• [BRIEF]:
Show all lines that include the string "stroma"; copy each one.

Data excerpts
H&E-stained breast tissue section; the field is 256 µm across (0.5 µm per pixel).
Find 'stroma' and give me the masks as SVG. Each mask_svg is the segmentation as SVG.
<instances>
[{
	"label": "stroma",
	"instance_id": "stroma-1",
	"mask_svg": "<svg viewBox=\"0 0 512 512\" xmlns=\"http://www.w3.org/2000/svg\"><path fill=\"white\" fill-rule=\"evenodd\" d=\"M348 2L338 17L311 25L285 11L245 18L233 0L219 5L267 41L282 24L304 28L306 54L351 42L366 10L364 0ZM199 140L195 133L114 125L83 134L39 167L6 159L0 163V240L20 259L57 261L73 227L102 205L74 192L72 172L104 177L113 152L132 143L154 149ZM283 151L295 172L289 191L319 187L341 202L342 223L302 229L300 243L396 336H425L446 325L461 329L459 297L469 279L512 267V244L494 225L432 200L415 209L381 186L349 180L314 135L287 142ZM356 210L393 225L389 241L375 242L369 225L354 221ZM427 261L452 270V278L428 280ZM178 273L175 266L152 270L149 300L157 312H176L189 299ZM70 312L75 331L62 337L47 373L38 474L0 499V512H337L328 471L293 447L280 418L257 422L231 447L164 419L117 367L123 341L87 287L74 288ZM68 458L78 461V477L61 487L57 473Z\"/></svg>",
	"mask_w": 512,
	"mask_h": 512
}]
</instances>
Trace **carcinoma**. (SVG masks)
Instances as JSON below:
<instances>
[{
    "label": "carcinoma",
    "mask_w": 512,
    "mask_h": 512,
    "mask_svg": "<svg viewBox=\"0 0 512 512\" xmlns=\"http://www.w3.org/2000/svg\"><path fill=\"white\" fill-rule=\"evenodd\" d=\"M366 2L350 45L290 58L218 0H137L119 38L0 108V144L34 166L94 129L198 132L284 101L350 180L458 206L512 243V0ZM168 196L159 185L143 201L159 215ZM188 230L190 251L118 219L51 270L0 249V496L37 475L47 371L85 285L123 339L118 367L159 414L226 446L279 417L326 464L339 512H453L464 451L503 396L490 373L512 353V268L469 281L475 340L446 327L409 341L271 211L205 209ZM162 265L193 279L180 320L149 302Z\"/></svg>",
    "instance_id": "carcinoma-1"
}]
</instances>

• [WORKED ANSWER]:
Find 'stroma' and give me the masks as SVG. Each mask_svg is the segmentation as SVG.
	"label": "stroma",
	"instance_id": "stroma-1",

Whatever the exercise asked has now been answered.